TASK DETAILS>
Print the whole listing again exactly as it stands, leaving out any images.

DATA SHOWN>
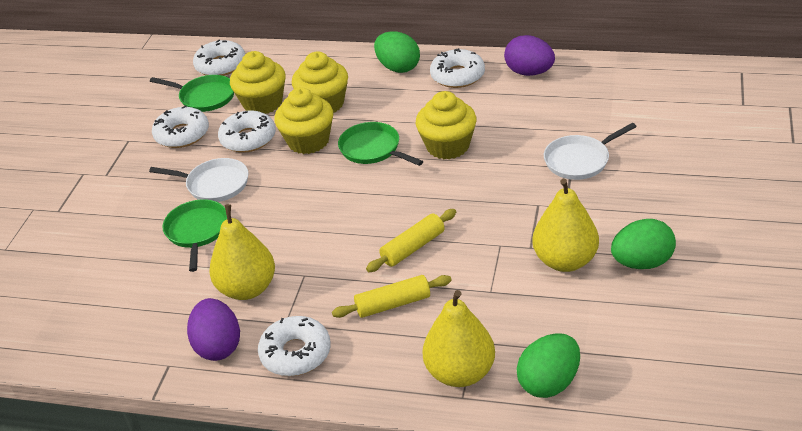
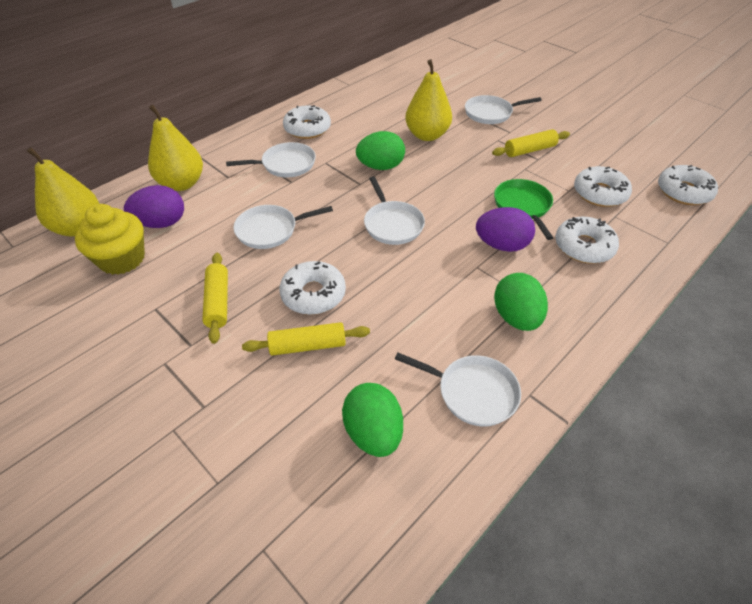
green pan: 3 -> 1
white pan: 2 -> 5
yellow cupcake: 4 -> 1
yellow rolling pin: 2 -> 3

TASK RESPONSE>
green pan: 3 -> 1
white pan: 2 -> 5
yellow cupcake: 4 -> 1
yellow rolling pin: 2 -> 3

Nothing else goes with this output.